#### Try it
Without the pictures, give the listing below again exactly.

#### Input material
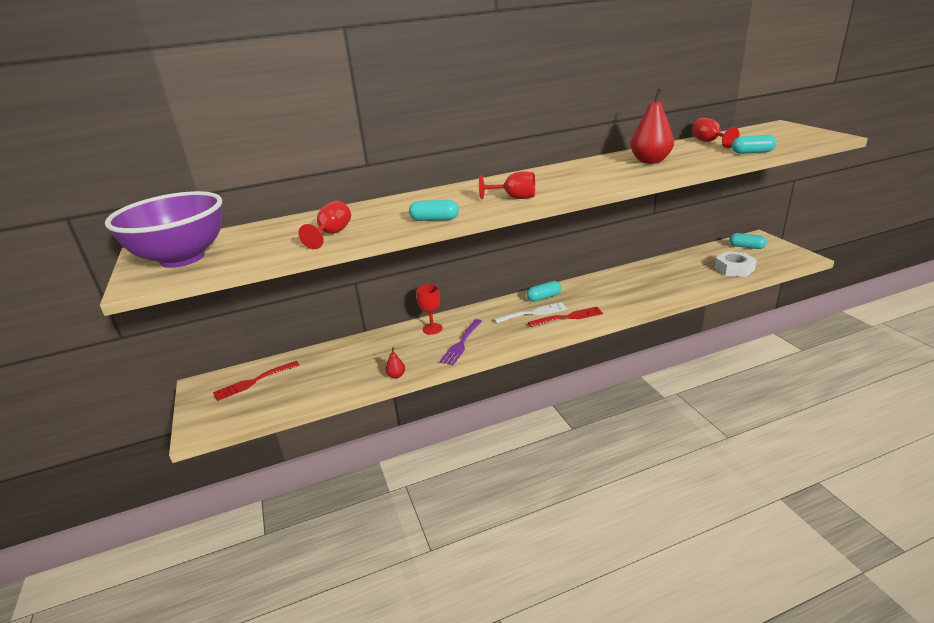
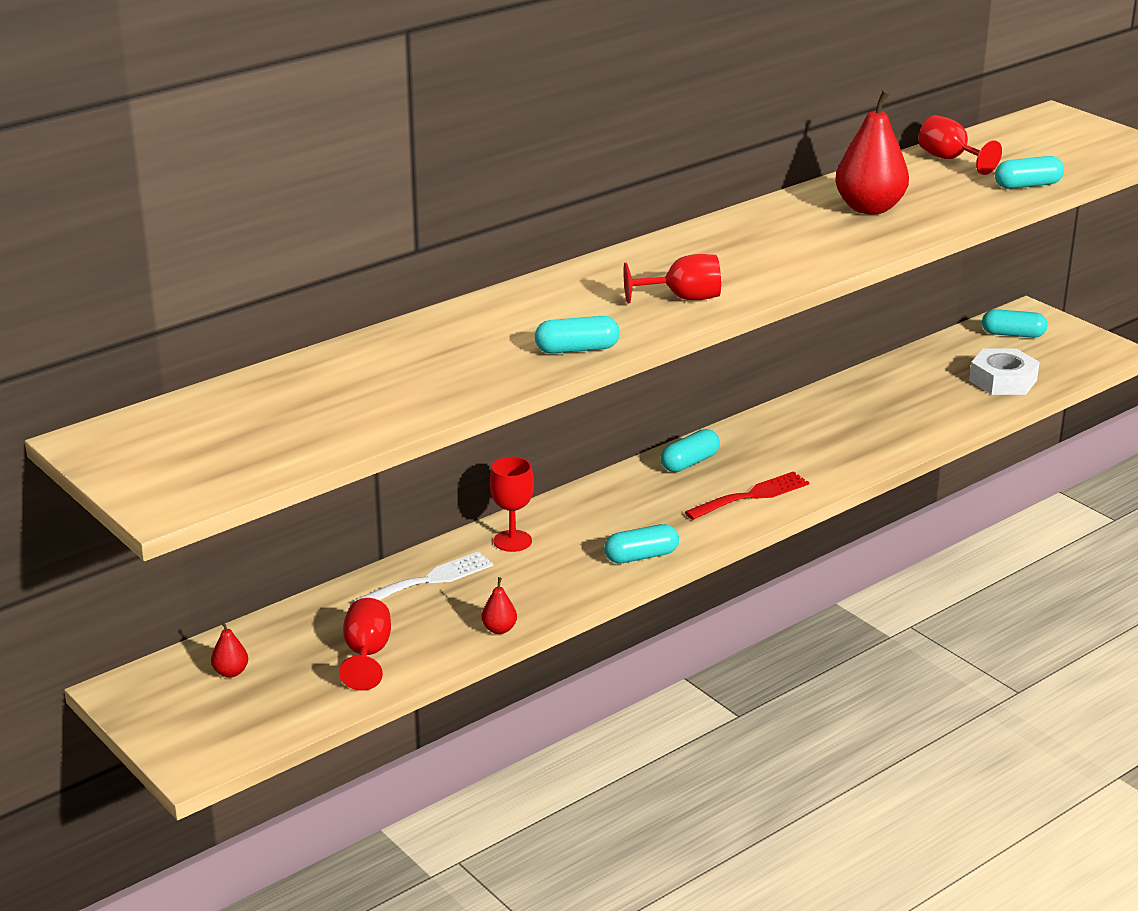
camera: 20 degrees left, 0 degrees up
purple bowl [105,191,222,268] -> none
red fork [213,361,299,401] -> red pear [211,621,248,678]
red goblet [298,201,351,249] -> red goblet moved to [339,598,391,691]
purple fork [439,319,482,365] -> none
white fork [494,302,568,323] -> white fork moved to [353,551,493,602]
none -> turquoise capsule [604,524,679,563]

#### Answer to this exercise
camera: 20 degrees left, 0 degrees up
purple bowl [105,191,222,268] -> none
red fork [213,361,299,401] -> red pear [211,621,248,678]
red goblet [298,201,351,249] -> red goblet moved to [339,598,391,691]
purple fork [439,319,482,365] -> none
white fork [494,302,568,323] -> white fork moved to [353,551,493,602]
none -> turquoise capsule [604,524,679,563]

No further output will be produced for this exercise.